**THE TASK:**
Copy exactly, and only, the lines from the one with "(524, 259) = (565, 448): pink" to the end of the listing; omit pictures.

★ ★ ★

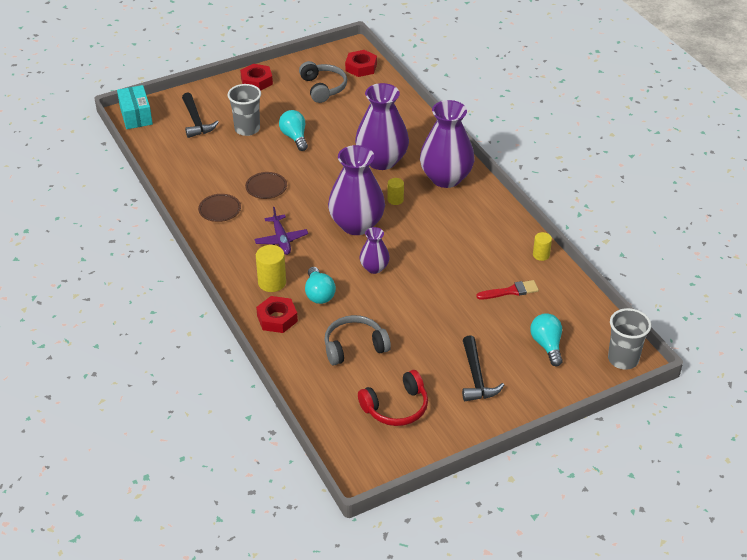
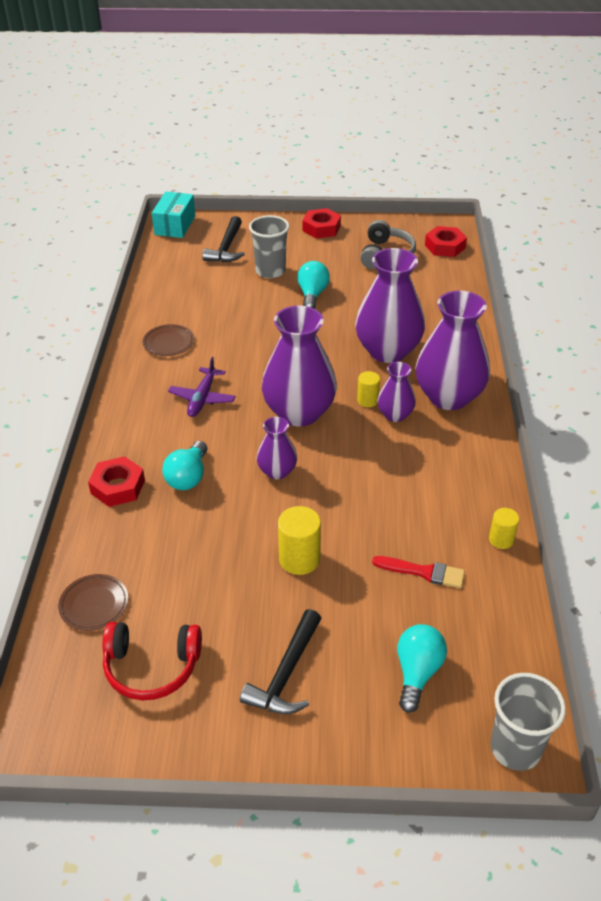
camera: 30 degrees right, 0 degrees up
(266, 187) = (237, 336): brown plate -> brown plate (94, 604)
(272, 282) = (150, 442): yellow cylinder -> yellow cylinder (299, 559)
(354, 347) = (171, 560): grey headphones -> none
(420, 203) = (395, 415): none -> purple vase

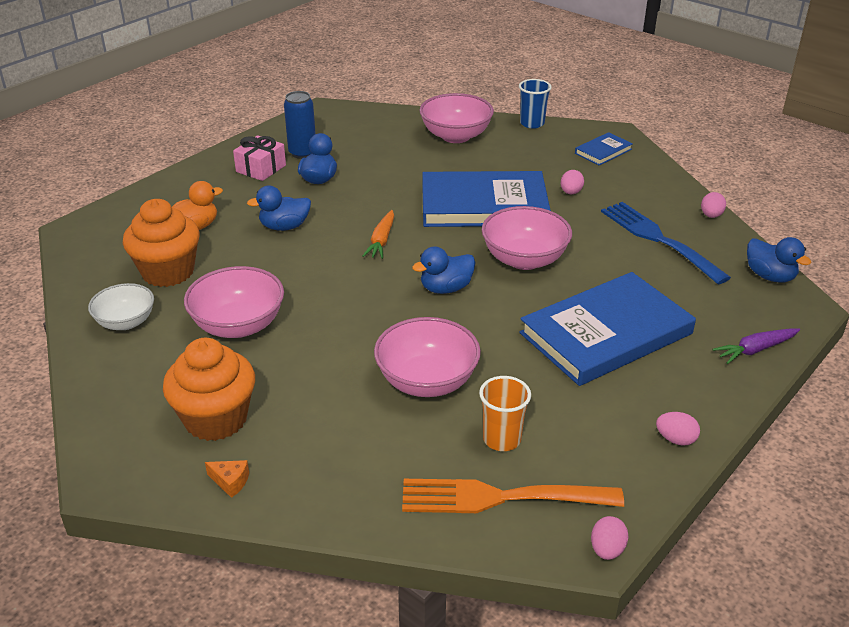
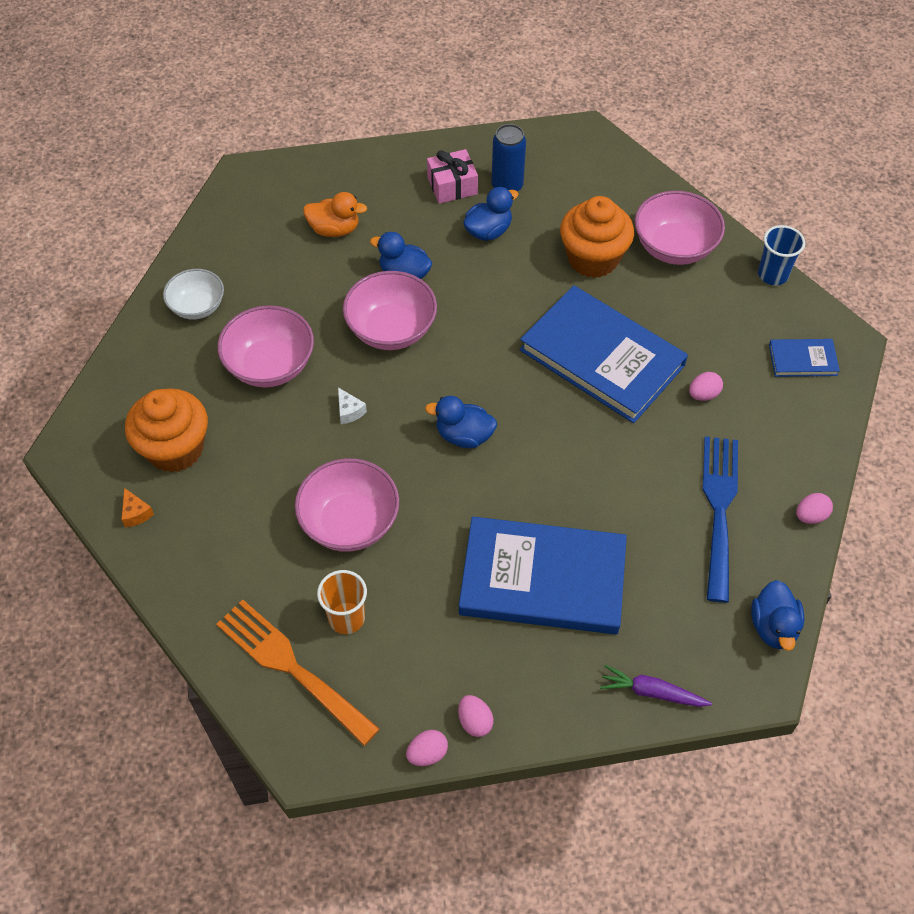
camera: 40 degrees right, 20 degrees up
(168, 272) = (271, 270): orange cupcake -> orange cupcake (593, 259)
(340, 319) = (349, 411): none -> white cheese
(381, 240) = (467, 344): orange carrot -> none
(524, 259) = (565, 448): pink bowl -> pink bowl (391, 329)
(607, 550) = (315, 768): pink egg -> pink egg (427, 753)

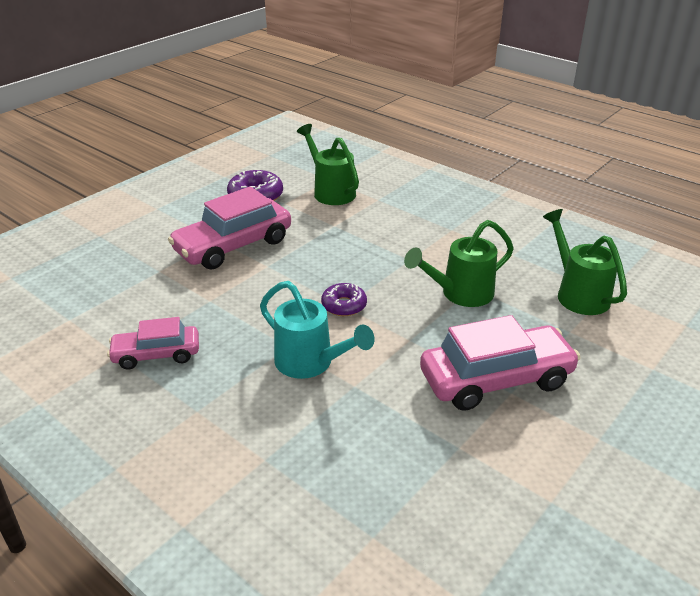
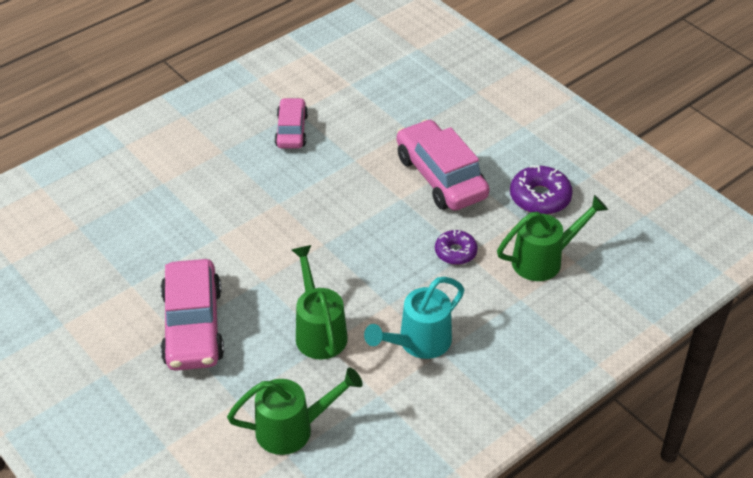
camera: 100 degrees right, 10 degrees up
(310, 363) = (253, 214): turquoise watering can -> turquoise watering can (418, 342)
(344, 305) = (324, 244): purple donut -> purple donut (455, 252)

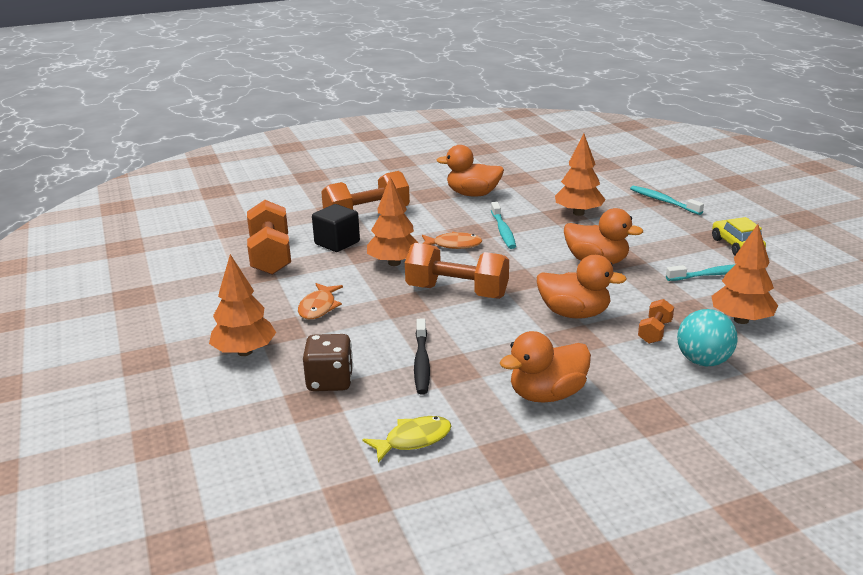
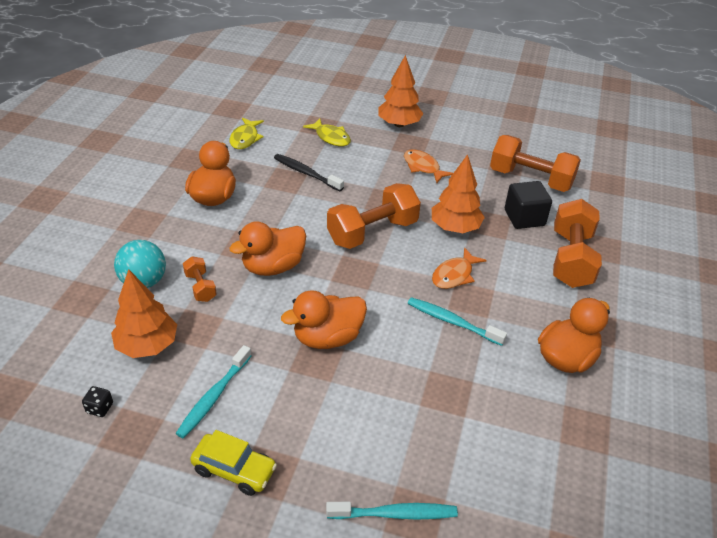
camera: 125 degrees right, 15 degrees up
(330, 381) = (331, 137): brown dice -> yellow fish
(578, 213) = (438, 406): orange tree -> none
(809, 306) = (100, 408): none -> black dice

★ ★ ★

**TASK OUTPUT:**
(524, 259) = (565, 448): pink bowl -> pink bowl (391, 329)
(607, 550) = (315, 768): pink egg -> pink egg (427, 753)

camera: 100 degrees right, 10 degrees up
(310, 363) = (253, 214): turquoise watering can -> turquoise watering can (418, 342)
(344, 305) = (324, 244): purple donut -> purple donut (455, 252)

camera: 125 degrees right, 15 degrees up
(330, 381) = (331, 137): brown dice -> yellow fish
(578, 213) = (438, 406): orange tree -> none
(809, 306) = (100, 408): none -> black dice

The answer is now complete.